§ **Work order**
Whatever appears in the records, retype it exactly, except for the pictures.

Start of Information given

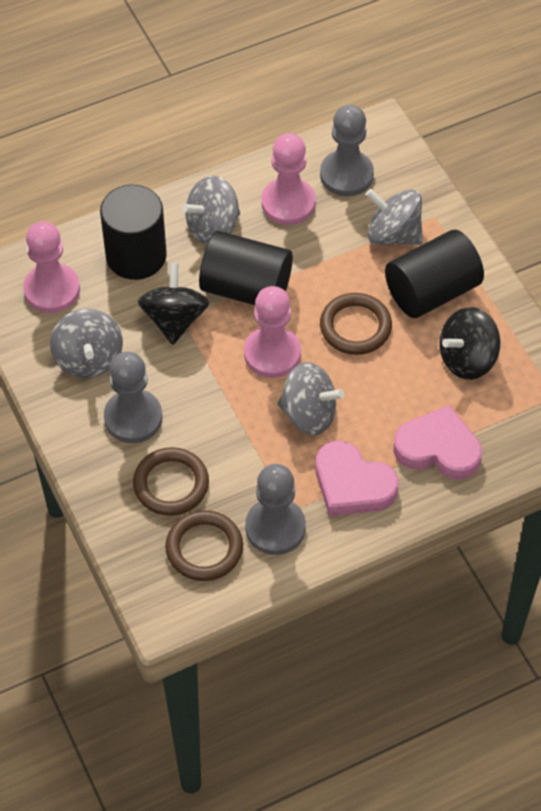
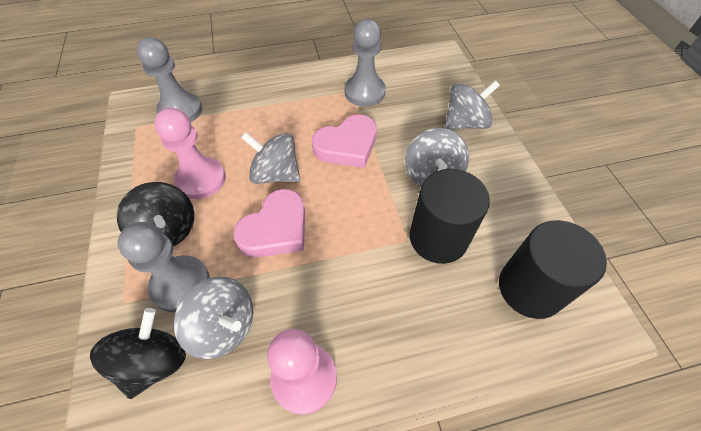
black cylinder: 3 -> 2
brown ring: 3 -> 0
pink pawn: 3 -> 2

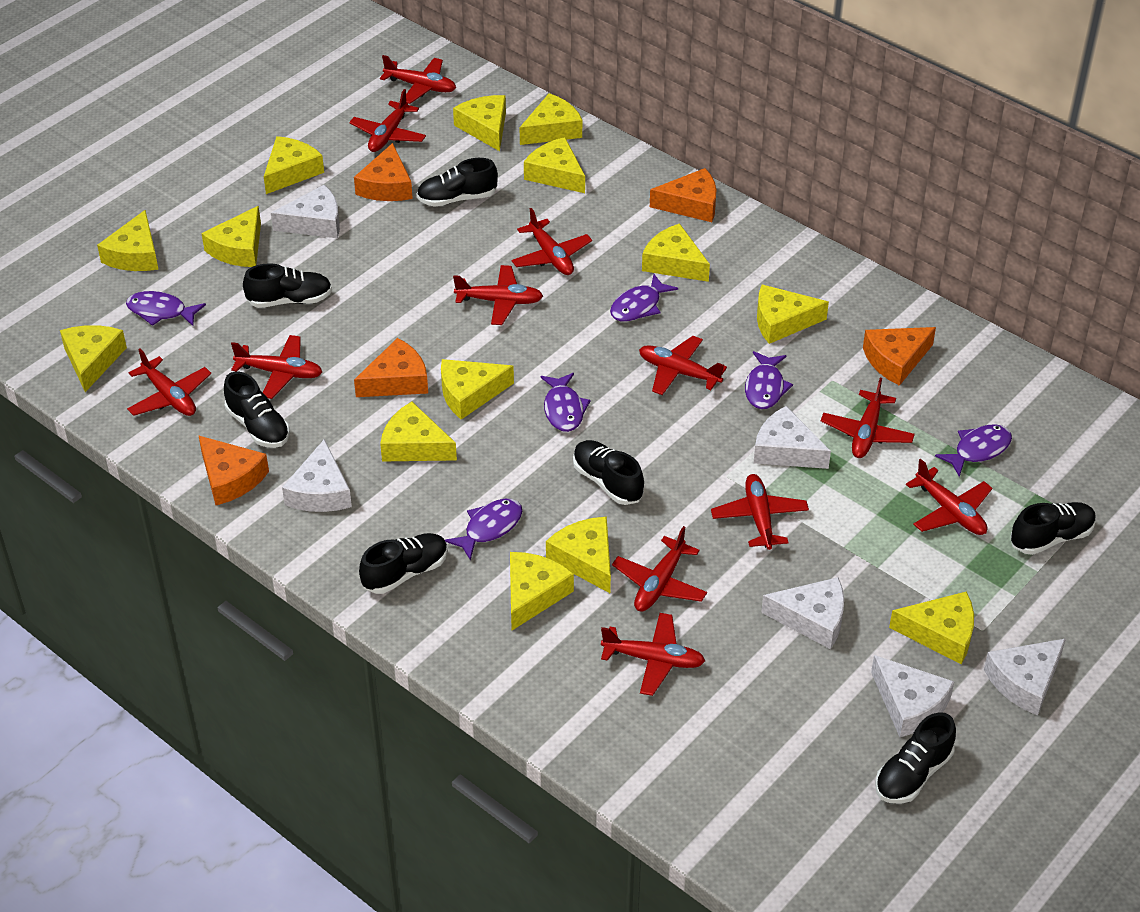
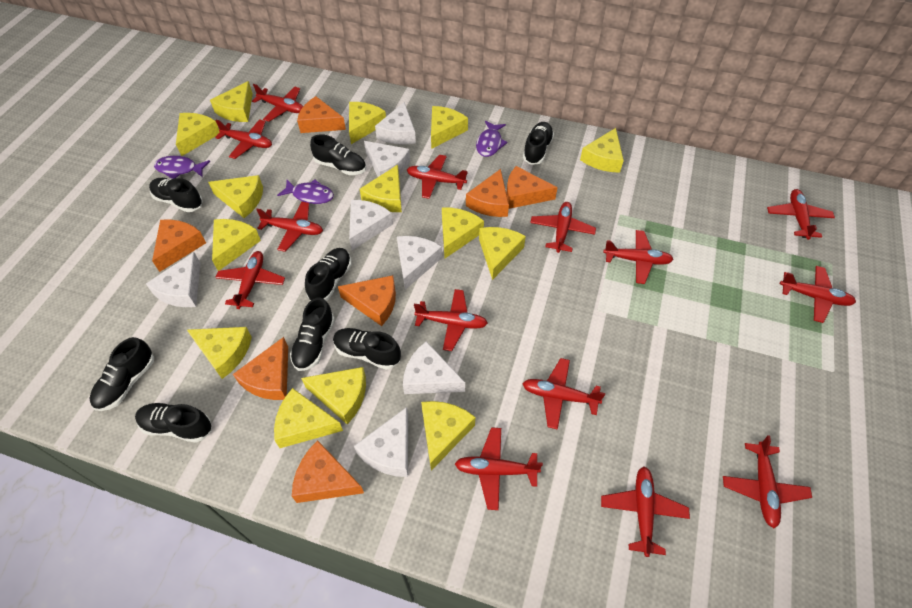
black shoe: 7 -> 8
orange cheese: 5 -> 7
purple fish: 6 -> 3
red plane: 12 -> 14
white cheese: 6 -> 7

End of Information given

§ **Answer to this task**
black cylinder: 3 -> 2
brown ring: 3 -> 0
pink pawn: 3 -> 2

black shoe: 7 -> 8
orange cheese: 5 -> 7
purple fish: 6 -> 3
red plane: 12 -> 14
white cheese: 6 -> 7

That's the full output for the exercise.